--- Data provided Enclosed Below ---

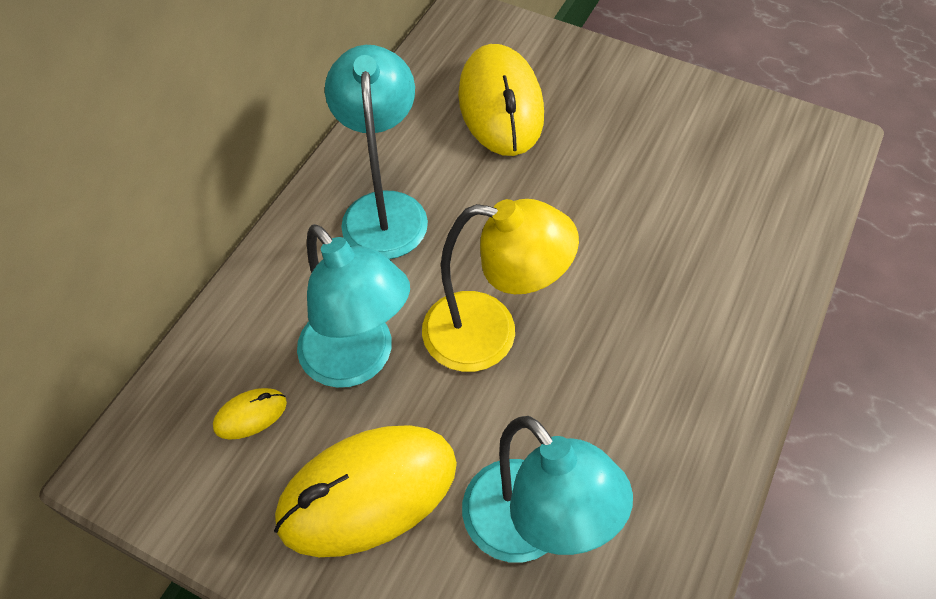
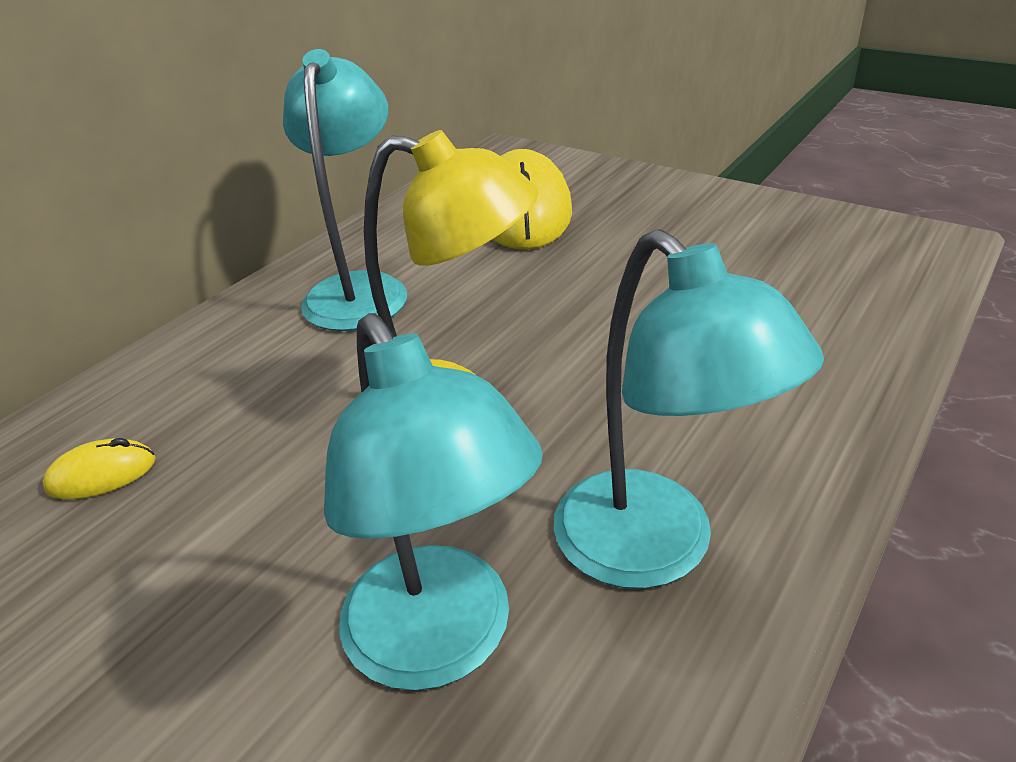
camera: 10 degrees right, 20 degrees down
yellow mouse [274,425,457,557] -> none
turquoise lamp [297,224,410,388] -> turquoise lamp moved to [554,229,824,589]

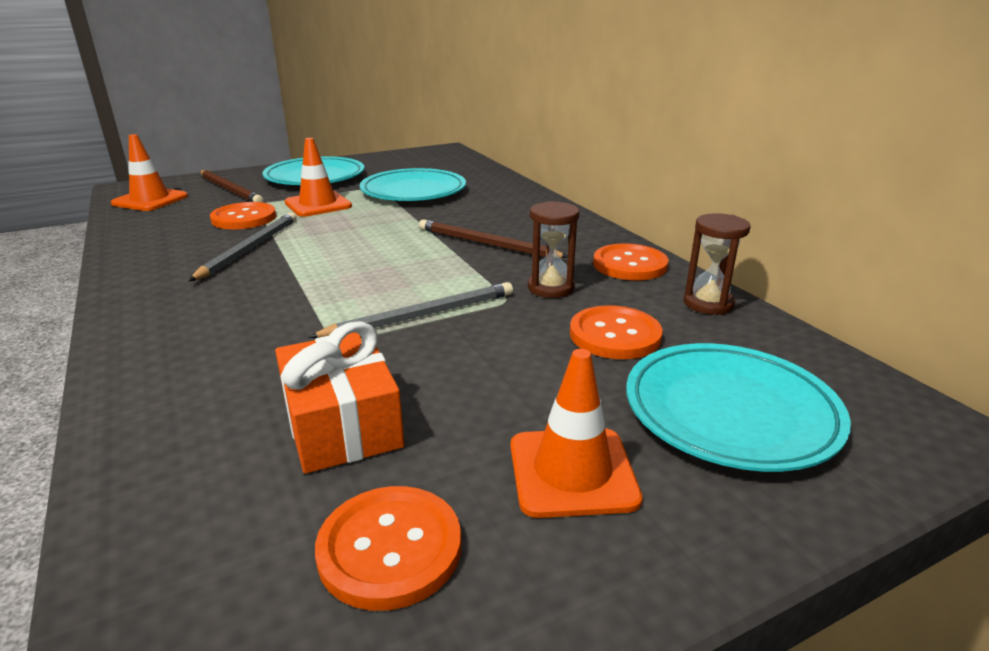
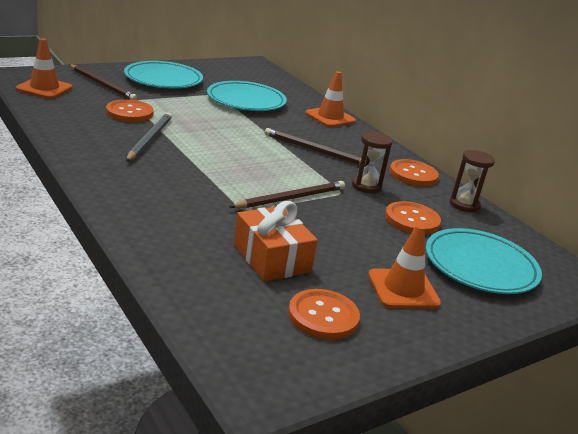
camera: 10 degrees left, 0 degrees up
orange traffic cone [285,138,352,217] -> orange traffic cone moved to [305,71,356,127]
grey pencil [308,282,513,338] -> brown pencil [230,181,345,208]

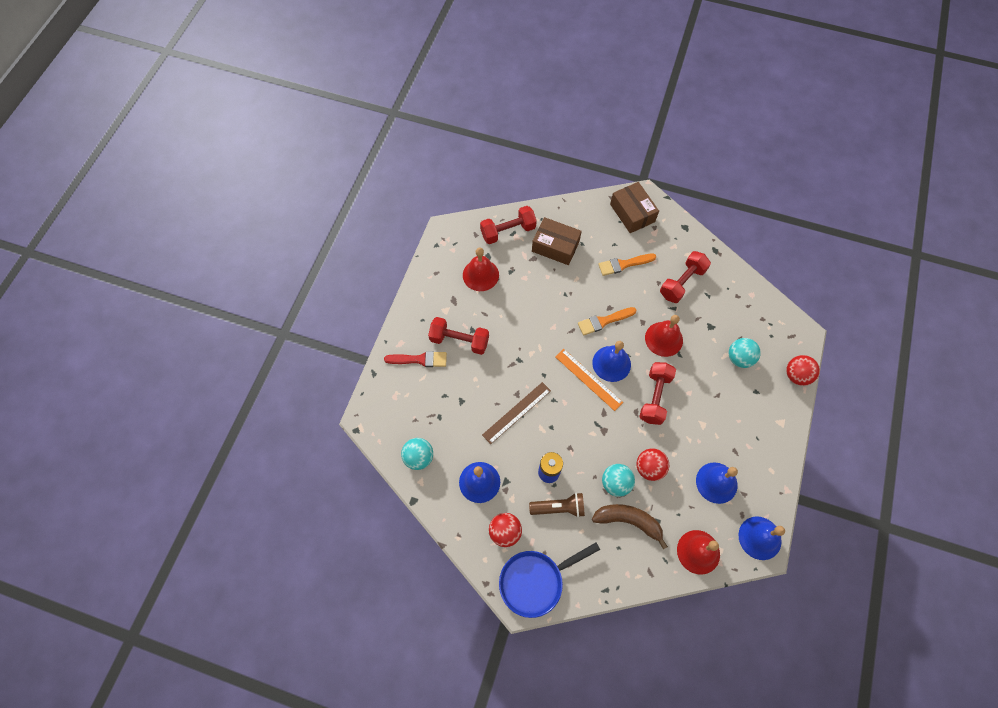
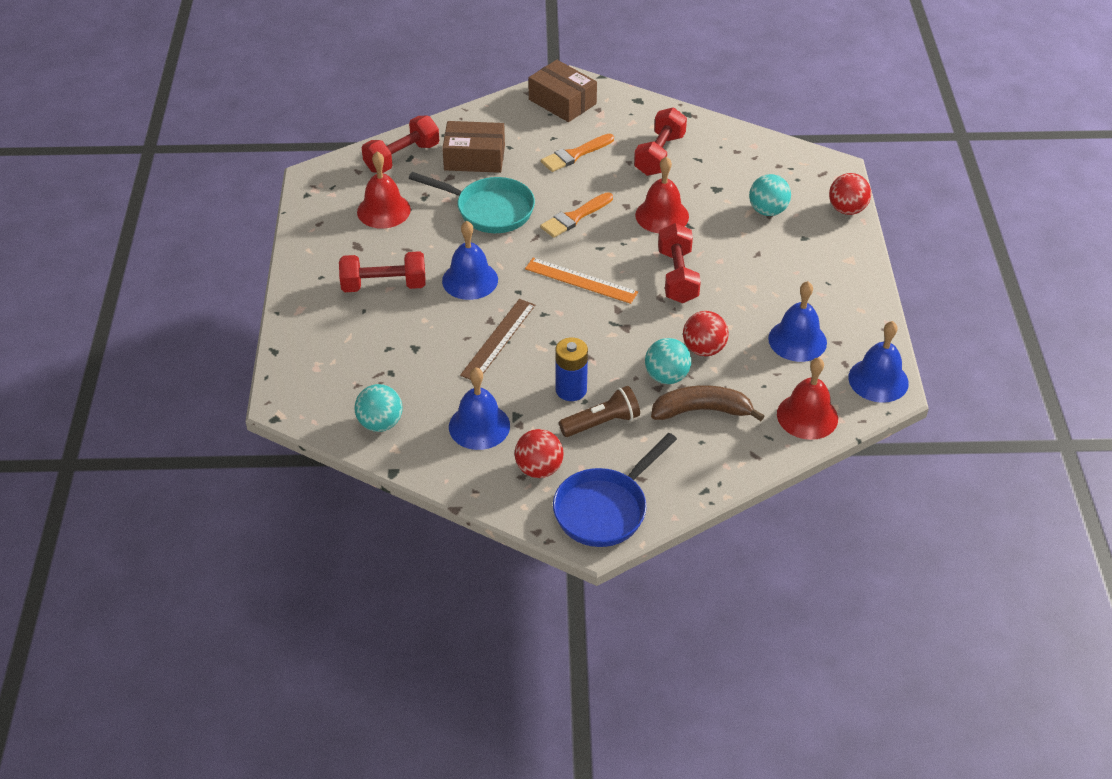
camera: 20 degrees left, 20 degrees down
red brush [384,351,447,367] -> none
blue bell [592,341,631,382] -> blue bell moved to [442,221,498,300]
none -> turquoise pan [408,172,535,233]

--- End of Enclosed Data provided ---

__How to complete this task__: What's needed is an exact retyping of the records, pictures excluded.

__Exercise result__:
camera: 10 degrees right, 20 degrees down
yellow mouse [274,425,457,557] -> none
turquoise lamp [297,224,410,388] -> turquoise lamp moved to [554,229,824,589]

camera: 10 degrees left, 0 degrees up
orange traffic cone [285,138,352,217] -> orange traffic cone moved to [305,71,356,127]
grey pencil [308,282,513,338] -> brown pencil [230,181,345,208]

camera: 20 degrees left, 20 degrees down
red brush [384,351,447,367] -> none
blue bell [592,341,631,382] -> blue bell moved to [442,221,498,300]
none -> turquoise pan [408,172,535,233]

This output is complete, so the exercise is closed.